## Task directions
Transcribe exactly, and only, the lines running from the one that contains "TP202: none -> test point (NET6)" through the last line of the material. No pictures.

## Source material
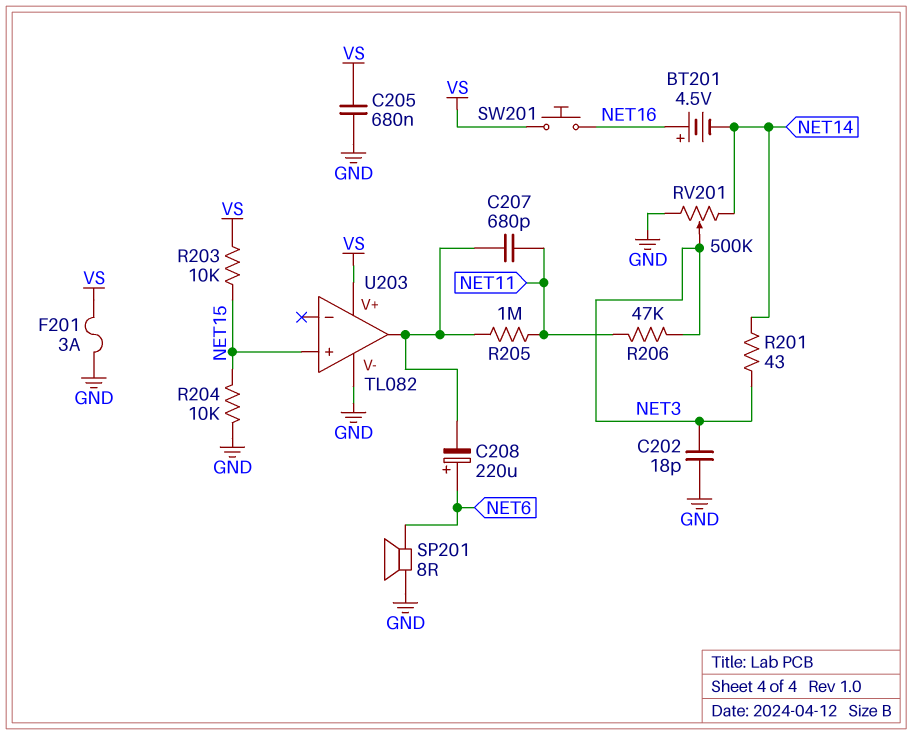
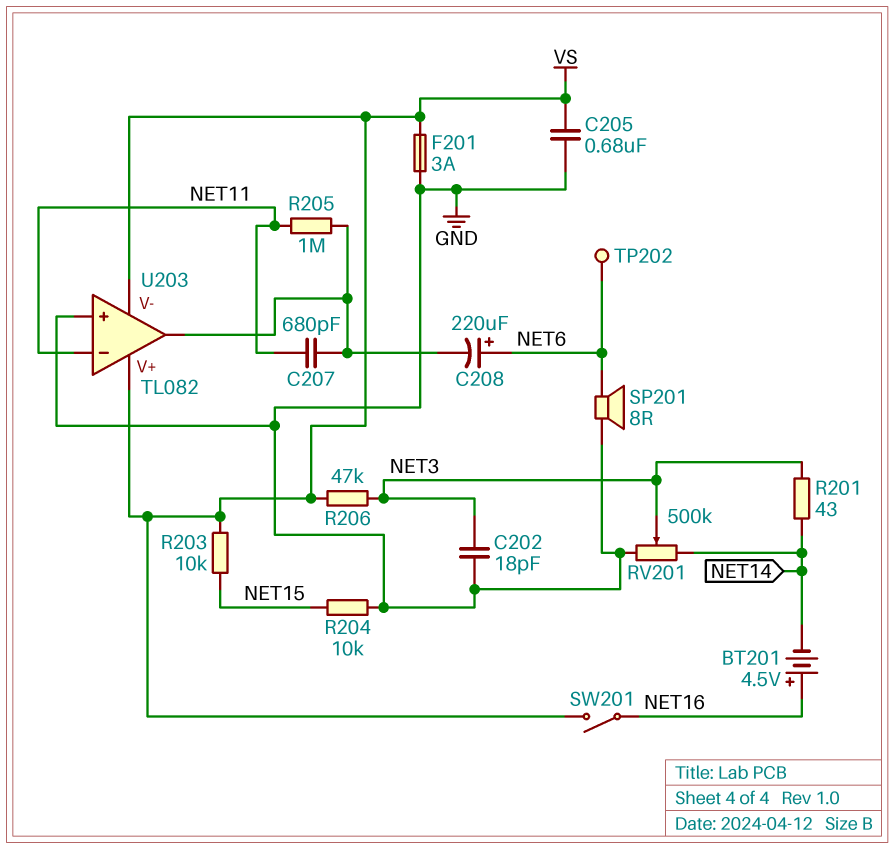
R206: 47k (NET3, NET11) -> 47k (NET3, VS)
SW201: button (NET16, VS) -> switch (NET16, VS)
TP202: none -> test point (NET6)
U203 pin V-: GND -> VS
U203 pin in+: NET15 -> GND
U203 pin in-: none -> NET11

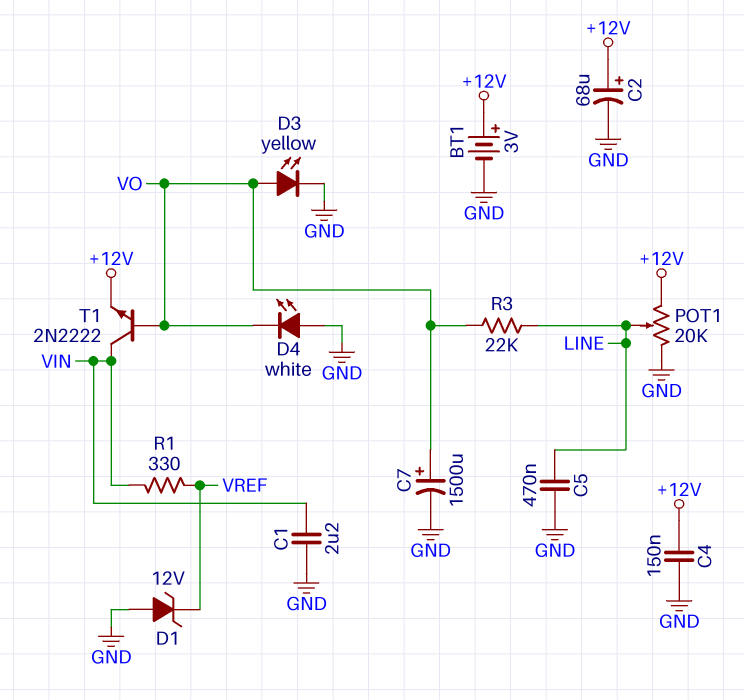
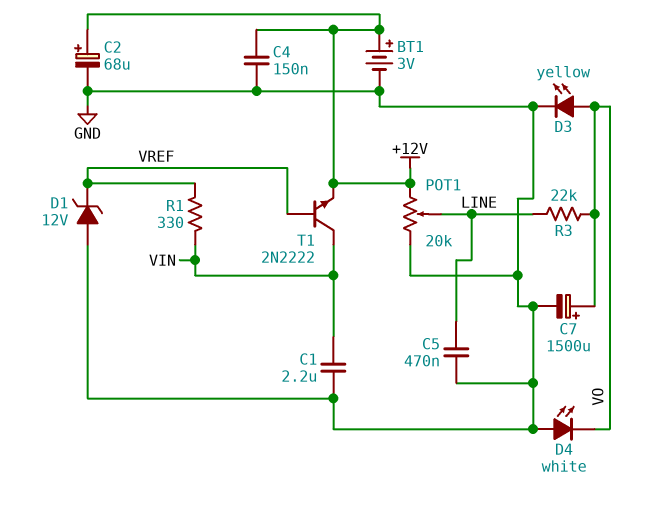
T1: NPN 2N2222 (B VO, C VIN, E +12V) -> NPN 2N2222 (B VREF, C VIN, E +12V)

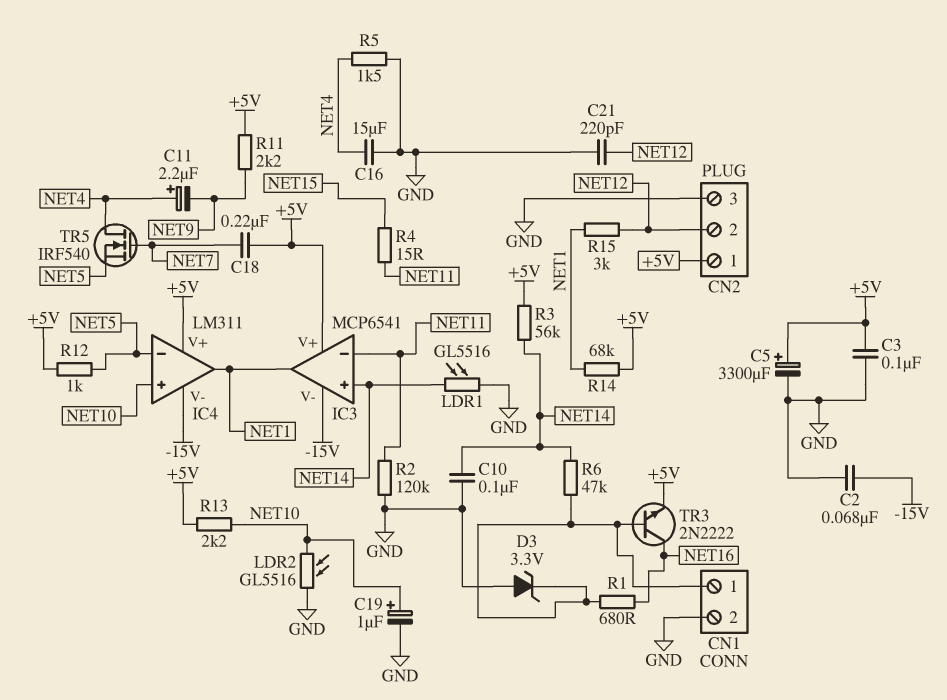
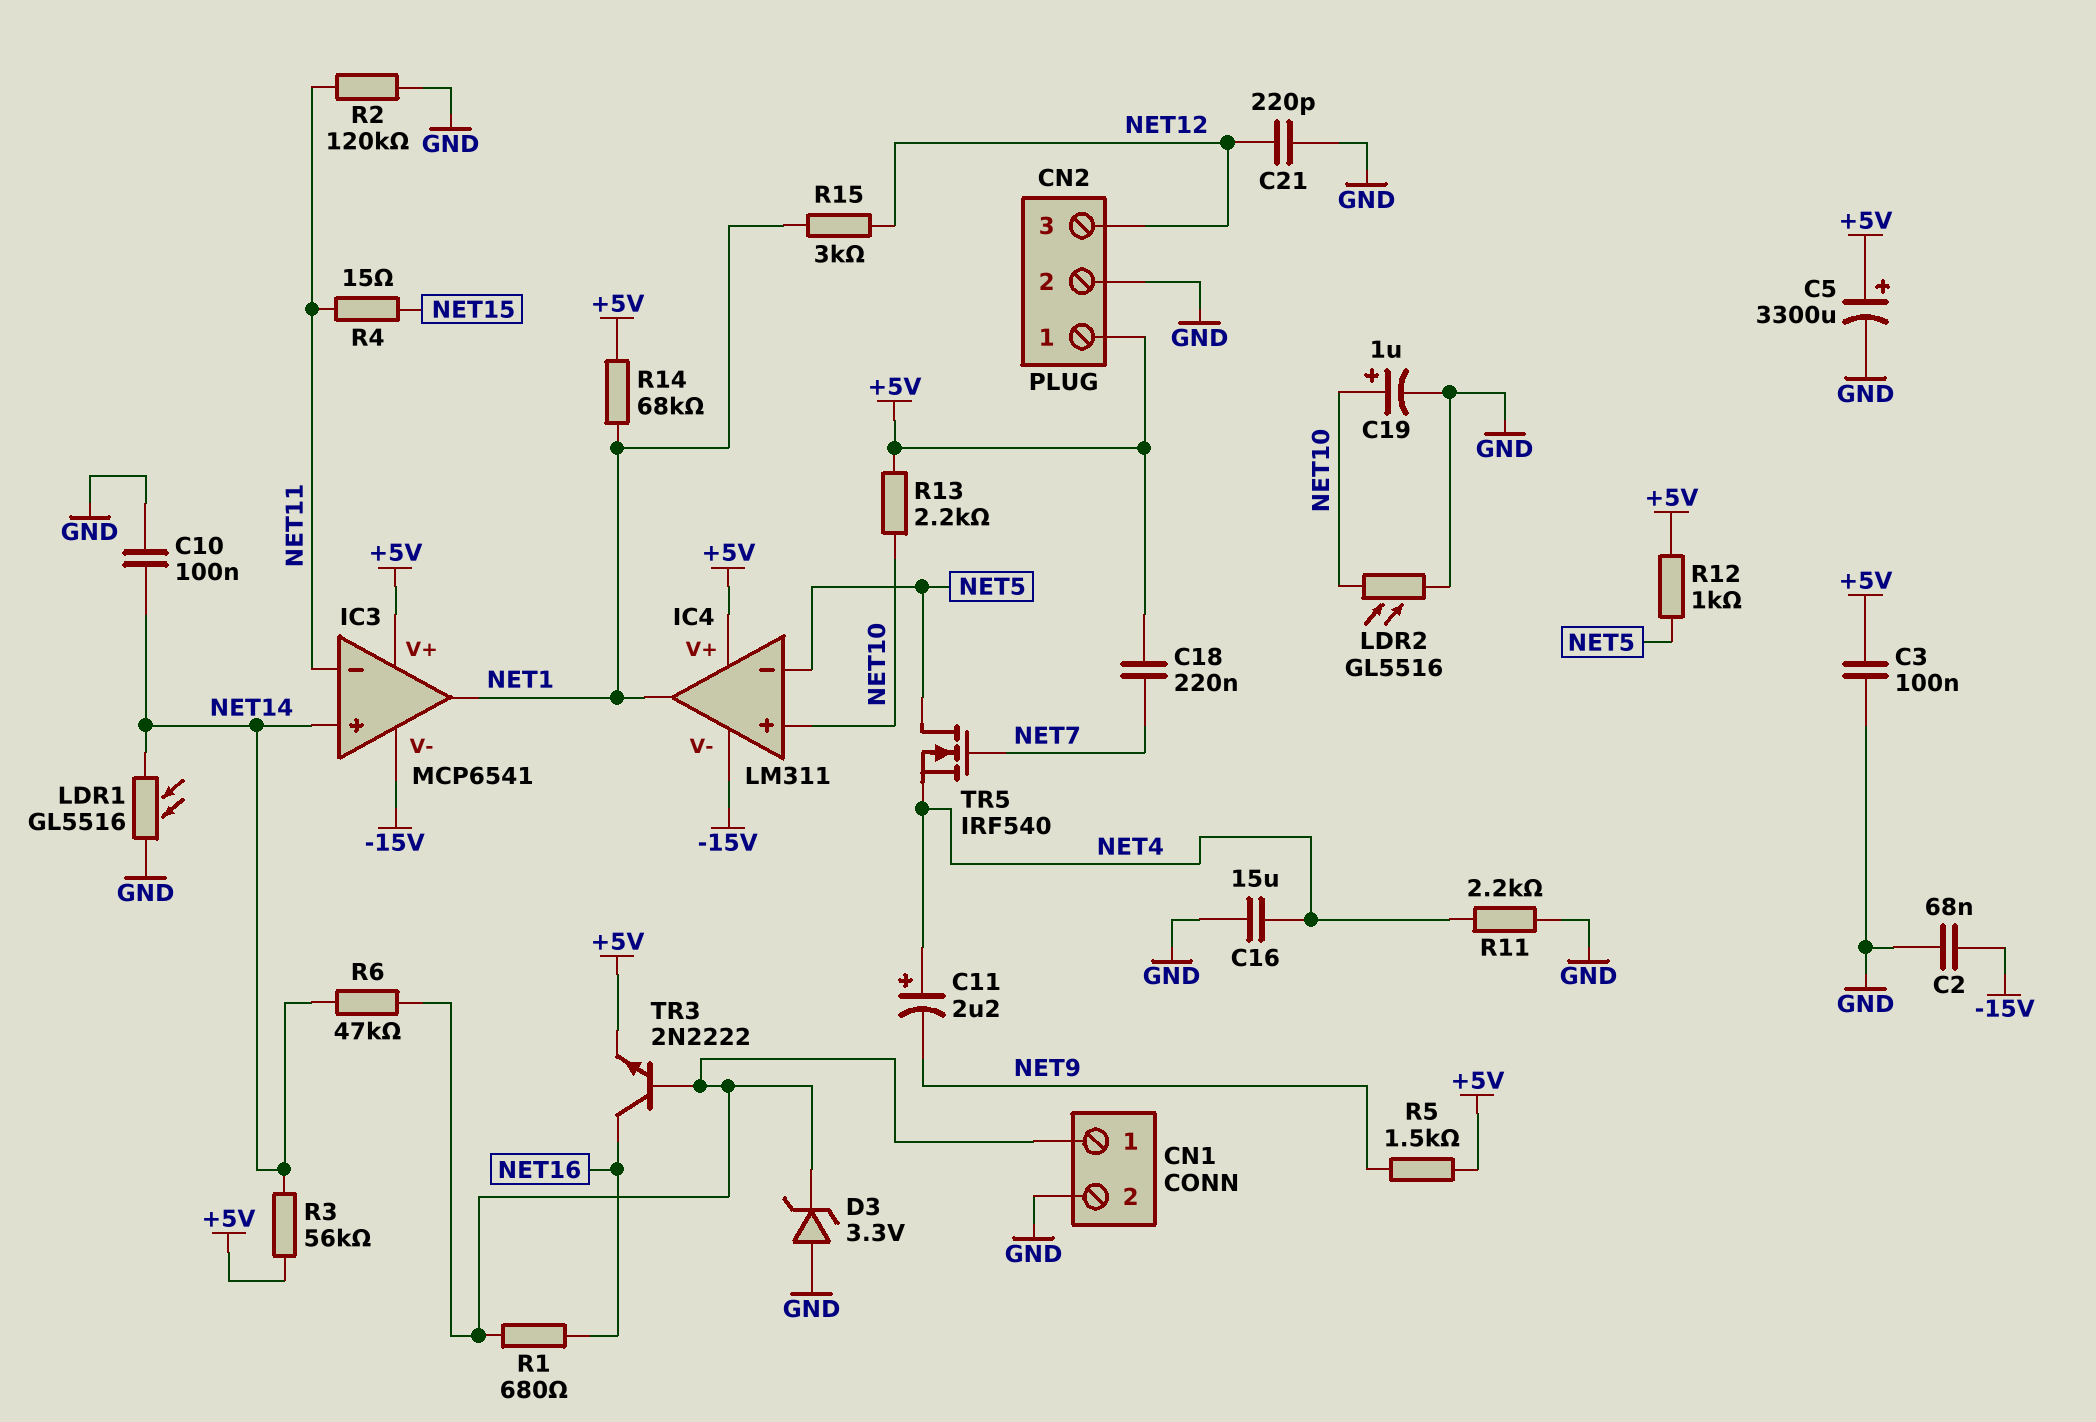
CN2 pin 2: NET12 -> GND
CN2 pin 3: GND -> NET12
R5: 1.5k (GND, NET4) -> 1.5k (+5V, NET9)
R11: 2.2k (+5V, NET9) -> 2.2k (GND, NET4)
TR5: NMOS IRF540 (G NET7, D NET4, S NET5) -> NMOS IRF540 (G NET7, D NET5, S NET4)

## Response area
TP202: none -> test point (NET6)
U203 pin V-: GND -> VS
U203 pin in+: NET15 -> GND
U203 pin in-: none -> NET11

T1: NPN 2N2222 (B VO, C VIN, E +12V) -> NPN 2N2222 (B VREF, C VIN, E +12V)

CN2 pin 2: NET12 -> GND
CN2 pin 3: GND -> NET12
R5: 1.5k (GND, NET4) -> 1.5k (+5V, NET9)
R11: 2.2k (+5V, NET9) -> 2.2k (GND, NET4)
TR5: NMOS IRF540 (G NET7, D NET4, S NET5) -> NMOS IRF540 (G NET7, D NET5, S NET4)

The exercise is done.